[WHAT YOU SHOULD DO] Give back the records in full, with every line exactly as it was.
[RECORDS Boundary: Start]
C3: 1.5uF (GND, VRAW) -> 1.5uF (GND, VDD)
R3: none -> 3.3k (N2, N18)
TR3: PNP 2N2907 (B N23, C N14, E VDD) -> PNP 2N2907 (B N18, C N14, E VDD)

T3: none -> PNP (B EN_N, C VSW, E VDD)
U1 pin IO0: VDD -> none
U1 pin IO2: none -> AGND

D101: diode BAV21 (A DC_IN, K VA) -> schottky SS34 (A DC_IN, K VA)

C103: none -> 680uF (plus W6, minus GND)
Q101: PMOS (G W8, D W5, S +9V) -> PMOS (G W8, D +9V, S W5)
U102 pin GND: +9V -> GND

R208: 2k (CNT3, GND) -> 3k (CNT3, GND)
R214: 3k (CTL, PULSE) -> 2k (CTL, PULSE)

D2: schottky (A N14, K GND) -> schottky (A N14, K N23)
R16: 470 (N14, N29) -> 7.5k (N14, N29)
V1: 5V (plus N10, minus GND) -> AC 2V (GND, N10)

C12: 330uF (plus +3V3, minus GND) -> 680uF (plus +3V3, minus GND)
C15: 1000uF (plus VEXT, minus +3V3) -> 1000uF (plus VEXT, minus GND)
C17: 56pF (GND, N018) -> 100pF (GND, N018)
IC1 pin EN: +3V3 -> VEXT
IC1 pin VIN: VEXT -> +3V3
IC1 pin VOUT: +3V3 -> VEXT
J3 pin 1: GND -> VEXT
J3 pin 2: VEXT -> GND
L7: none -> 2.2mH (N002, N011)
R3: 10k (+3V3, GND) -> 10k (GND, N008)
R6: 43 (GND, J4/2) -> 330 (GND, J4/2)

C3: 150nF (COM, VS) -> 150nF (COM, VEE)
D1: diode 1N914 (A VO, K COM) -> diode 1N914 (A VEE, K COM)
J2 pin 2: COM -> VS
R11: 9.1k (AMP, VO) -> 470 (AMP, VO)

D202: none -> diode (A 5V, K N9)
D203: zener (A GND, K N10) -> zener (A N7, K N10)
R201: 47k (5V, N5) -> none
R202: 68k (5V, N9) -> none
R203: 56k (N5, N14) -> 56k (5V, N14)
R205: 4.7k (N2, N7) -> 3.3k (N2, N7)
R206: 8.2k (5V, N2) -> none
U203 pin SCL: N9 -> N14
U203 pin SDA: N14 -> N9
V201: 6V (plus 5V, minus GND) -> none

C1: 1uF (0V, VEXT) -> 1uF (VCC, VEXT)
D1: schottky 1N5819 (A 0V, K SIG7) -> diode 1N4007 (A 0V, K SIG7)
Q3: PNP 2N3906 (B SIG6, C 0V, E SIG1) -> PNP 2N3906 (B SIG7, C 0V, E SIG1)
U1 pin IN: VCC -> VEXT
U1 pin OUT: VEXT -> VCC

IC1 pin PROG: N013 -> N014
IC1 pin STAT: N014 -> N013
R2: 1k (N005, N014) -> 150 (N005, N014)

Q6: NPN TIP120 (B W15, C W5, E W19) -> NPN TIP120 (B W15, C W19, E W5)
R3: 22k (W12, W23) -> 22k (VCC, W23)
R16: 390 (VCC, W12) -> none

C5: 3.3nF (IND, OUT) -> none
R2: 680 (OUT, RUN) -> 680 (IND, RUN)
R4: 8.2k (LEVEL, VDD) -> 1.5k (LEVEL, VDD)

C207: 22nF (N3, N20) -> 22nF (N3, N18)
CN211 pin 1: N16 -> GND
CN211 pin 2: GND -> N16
[RECORDS Boundary: End]
[SOLUTION TO THE PROBLEM]
C3: 1.5uF (GND, VRAW) -> 1.5uF (GND, VDD)
R3: none -> 3.3k (N2, N18)
TR3: PNP 2N2907 (B N23, C N14, E VDD) -> PNP 2N2907 (B N18, C N14, E VDD)

T3: none -> PNP (B EN_N, C VSW, E VDD)
U1 pin IO0: VDD -> none
U1 pin IO2: none -> AGND

D101: diode BAV21 (A DC_IN, K VA) -> schottky SS34 (A DC_IN, K VA)

C103: none -> 680uF (plus W6, minus GND)
Q101: PMOS (G W8, D W5, S +9V) -> PMOS (G W8, D +9V, S W5)
U102 pin GND: +9V -> GND

R208: 2k (CNT3, GND) -> 3k (CNT3, GND)
R214: 3k (CTL, PULSE) -> 2k (CTL, PULSE)

D2: schottky (A N14, K GND) -> schottky (A N14, K N23)
R16: 470 (N14, N29) -> 7.5k (N14, N29)
V1: 5V (plus N10, minus GND) -> AC 2V (GND, N10)

C12: 330uF (plus +3V3, minus GND) -> 680uF (plus +3V3, minus GND)
C15: 1000uF (plus VEXT, minus +3V3) -> 1000uF (plus VEXT, minus GND)
C17: 56pF (GND, N018) -> 100pF (GND, N018)
IC1 pin EN: +3V3 -> VEXT
IC1 pin VIN: VEXT -> +3V3
IC1 pin VOUT: +3V3 -> VEXT
J3 pin 1: GND -> VEXT
J3 pin 2: VEXT -> GND
L7: none -> 2.2mH (N002, N011)
R3: 10k (+3V3, GND) -> 10k (GND, N008)
R6: 43 (GND, J4/2) -> 330 (GND, J4/2)

C3: 150nF (COM, VS) -> 150nF (COM, VEE)
D1: diode 1N914 (A VO, K COM) -> diode 1N914 (A VEE, K COM)
J2 pin 2: COM -> VS
R11: 9.1k (AMP, VO) -> 470 (AMP, VO)

D202: none -> diode (A 5V, K N9)
D203: zener (A GND, K N10) -> zener (A N7, K N10)
R201: 47k (5V, N5) -> none
R202: 68k (5V, N9) -> none
R203: 56k (N5, N14) -> 56k (5V, N14)
R205: 4.7k (N2, N7) -> 3.3k (N2, N7)
R206: 8.2k (5V, N2) -> none
U203 pin SCL: N9 -> N14
U203 pin SDA: N14 -> N9
V201: 6V (plus 5V, minus GND) -> none

C1: 1uF (0V, VEXT) -> 1uF (VCC, VEXT)
D1: schottky 1N5819 (A 0V, K SIG7) -> diode 1N4007 (A 0V, K SIG7)
Q3: PNP 2N3906 (B SIG6, C 0V, E SIG1) -> PNP 2N3906 (B SIG7, C 0V, E SIG1)
U1 pin IN: VCC -> VEXT
U1 pin OUT: VEXT -> VCC

IC1 pin PROG: N013 -> N014
IC1 pin STAT: N014 -> N013
R2: 1k (N005, N014) -> 150 (N005, N014)

Q6: NPN TIP120 (B W15, C W5, E W19) -> NPN TIP120 (B W15, C W19, E W5)
R3: 22k (W12, W23) -> 22k (VCC, W23)
R16: 390 (VCC, W12) -> none

C5: 3.3nF (IND, OUT) -> none
R2: 680 (OUT, RUN) -> 680 (IND, RUN)
R4: 8.2k (LEVEL, VDD) -> 1.5k (LEVEL, VDD)

C207: 22nF (N3, N20) -> 22nF (N3, N18)
CN211 pin 1: N16 -> GND
CN211 pin 2: GND -> N16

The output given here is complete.